#### [Records provided]
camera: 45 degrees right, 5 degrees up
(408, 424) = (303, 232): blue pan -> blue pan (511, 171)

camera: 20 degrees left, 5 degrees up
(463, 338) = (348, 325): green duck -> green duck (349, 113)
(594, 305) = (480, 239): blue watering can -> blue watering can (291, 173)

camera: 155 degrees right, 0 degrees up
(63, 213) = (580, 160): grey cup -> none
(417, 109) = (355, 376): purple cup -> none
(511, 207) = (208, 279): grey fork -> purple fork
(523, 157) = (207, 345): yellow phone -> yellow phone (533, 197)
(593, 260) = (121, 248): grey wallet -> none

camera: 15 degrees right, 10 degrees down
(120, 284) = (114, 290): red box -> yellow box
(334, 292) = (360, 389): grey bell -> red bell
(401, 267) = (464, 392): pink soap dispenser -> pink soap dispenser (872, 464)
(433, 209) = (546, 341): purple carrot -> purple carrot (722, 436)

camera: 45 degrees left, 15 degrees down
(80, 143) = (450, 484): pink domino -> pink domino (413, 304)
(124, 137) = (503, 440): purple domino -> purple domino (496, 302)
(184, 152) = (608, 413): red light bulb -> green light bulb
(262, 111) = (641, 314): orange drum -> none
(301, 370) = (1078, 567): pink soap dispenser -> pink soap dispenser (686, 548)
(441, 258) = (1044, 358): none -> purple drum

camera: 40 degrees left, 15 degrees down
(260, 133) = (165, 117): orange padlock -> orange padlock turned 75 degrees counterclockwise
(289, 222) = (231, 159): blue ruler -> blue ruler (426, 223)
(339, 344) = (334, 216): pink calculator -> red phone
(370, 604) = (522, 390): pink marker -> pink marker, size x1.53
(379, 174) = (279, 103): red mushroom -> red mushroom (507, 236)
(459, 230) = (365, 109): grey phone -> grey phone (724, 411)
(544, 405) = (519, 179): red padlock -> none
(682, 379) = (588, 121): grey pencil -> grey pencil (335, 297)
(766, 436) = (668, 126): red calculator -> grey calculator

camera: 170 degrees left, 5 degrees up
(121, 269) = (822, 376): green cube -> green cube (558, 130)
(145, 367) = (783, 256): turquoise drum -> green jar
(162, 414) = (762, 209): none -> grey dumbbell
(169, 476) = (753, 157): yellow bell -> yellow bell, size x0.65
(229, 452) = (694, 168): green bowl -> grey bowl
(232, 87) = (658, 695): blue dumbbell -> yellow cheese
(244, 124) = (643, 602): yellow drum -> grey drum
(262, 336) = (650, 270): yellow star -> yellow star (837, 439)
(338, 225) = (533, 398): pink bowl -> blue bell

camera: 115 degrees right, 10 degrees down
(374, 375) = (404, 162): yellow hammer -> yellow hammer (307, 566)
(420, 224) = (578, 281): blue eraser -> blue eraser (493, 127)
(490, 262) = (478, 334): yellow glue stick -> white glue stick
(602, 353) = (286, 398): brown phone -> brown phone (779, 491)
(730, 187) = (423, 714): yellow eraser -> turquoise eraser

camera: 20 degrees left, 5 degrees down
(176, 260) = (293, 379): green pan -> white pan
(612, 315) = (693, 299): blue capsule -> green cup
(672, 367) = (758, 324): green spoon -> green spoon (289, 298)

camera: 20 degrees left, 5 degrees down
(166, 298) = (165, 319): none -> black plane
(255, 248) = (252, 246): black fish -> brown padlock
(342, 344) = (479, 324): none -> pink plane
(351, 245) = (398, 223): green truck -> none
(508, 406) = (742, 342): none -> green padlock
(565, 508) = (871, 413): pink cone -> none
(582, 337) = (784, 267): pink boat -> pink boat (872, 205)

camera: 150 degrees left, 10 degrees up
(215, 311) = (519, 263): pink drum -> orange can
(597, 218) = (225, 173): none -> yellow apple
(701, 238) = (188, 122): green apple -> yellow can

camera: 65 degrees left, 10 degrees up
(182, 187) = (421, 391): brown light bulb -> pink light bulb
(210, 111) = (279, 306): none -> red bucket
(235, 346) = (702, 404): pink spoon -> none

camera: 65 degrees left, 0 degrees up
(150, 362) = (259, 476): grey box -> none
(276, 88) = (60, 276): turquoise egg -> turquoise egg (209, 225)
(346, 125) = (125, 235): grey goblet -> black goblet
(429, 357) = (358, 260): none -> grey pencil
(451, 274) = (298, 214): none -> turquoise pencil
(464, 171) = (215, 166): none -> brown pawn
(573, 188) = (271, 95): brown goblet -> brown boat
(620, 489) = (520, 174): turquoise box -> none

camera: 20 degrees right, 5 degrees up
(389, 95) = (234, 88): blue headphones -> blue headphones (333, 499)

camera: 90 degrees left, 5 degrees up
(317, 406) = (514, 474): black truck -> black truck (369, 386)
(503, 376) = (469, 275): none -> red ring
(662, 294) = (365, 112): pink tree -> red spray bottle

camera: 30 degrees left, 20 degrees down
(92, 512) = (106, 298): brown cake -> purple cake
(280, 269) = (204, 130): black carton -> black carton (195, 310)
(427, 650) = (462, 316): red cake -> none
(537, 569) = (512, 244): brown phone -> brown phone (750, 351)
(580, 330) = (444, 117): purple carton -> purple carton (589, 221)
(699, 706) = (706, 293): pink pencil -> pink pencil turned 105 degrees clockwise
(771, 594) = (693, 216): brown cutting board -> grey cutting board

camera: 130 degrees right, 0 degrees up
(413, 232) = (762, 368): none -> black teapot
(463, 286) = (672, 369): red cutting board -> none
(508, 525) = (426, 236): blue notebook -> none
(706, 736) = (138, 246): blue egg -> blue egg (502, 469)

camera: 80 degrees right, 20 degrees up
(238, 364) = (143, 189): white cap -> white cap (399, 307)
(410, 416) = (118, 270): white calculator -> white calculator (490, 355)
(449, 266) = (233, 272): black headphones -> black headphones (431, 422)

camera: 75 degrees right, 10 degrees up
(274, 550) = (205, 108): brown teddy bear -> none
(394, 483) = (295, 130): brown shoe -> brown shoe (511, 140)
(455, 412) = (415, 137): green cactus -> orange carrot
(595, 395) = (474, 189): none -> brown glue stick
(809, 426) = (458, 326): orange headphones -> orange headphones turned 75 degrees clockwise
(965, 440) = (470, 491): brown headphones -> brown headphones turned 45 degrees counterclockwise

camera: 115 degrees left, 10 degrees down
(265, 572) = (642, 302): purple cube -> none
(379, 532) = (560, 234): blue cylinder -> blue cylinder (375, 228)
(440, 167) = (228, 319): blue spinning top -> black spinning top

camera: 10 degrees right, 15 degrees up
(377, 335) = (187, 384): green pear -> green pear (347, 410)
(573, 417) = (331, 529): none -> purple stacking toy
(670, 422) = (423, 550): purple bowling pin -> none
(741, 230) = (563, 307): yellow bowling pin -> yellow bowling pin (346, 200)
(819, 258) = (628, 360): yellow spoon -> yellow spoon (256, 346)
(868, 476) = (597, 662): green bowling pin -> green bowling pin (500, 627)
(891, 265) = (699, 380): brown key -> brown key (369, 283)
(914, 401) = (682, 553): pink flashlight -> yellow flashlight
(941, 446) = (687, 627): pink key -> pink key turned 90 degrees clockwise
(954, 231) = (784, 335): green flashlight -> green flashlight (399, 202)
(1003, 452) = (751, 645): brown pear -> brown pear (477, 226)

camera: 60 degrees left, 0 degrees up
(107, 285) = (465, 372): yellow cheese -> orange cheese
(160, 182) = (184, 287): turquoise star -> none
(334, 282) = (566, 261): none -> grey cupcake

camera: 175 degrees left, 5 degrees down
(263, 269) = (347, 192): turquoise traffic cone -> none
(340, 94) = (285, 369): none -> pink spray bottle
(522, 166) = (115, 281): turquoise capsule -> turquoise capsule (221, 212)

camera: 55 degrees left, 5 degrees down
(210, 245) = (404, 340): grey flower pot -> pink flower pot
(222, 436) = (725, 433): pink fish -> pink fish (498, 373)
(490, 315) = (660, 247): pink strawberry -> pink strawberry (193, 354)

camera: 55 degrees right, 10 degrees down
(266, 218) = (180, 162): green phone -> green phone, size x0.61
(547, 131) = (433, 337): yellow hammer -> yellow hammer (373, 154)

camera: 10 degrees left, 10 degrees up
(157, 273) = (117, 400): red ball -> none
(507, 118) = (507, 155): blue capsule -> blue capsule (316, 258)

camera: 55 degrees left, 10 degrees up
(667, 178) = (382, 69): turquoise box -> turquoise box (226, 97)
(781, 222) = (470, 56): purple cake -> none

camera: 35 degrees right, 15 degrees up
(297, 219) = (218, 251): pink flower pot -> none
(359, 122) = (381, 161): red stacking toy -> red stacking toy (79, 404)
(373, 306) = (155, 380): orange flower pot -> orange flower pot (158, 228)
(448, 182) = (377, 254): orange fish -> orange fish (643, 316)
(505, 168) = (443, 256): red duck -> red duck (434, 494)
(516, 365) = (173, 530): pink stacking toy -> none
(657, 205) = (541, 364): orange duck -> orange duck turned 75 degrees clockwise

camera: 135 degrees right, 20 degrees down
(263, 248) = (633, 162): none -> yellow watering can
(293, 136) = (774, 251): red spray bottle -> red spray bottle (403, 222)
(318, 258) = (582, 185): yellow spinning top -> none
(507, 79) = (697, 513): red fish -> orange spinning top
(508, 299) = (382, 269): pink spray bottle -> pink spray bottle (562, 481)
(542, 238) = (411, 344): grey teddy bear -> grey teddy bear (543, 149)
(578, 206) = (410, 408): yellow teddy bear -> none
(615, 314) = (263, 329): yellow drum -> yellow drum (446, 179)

#### [Exercise aim]
Wherever "calculator" appears in the listing, report the line it is on.

#### [Your response]
(339, 344) = (334, 216): pink calculator -> red phone
(766, 436) = (668, 126): red calculator -> grey calculator
(410, 416) = (118, 270): white calculator -> white calculator (490, 355)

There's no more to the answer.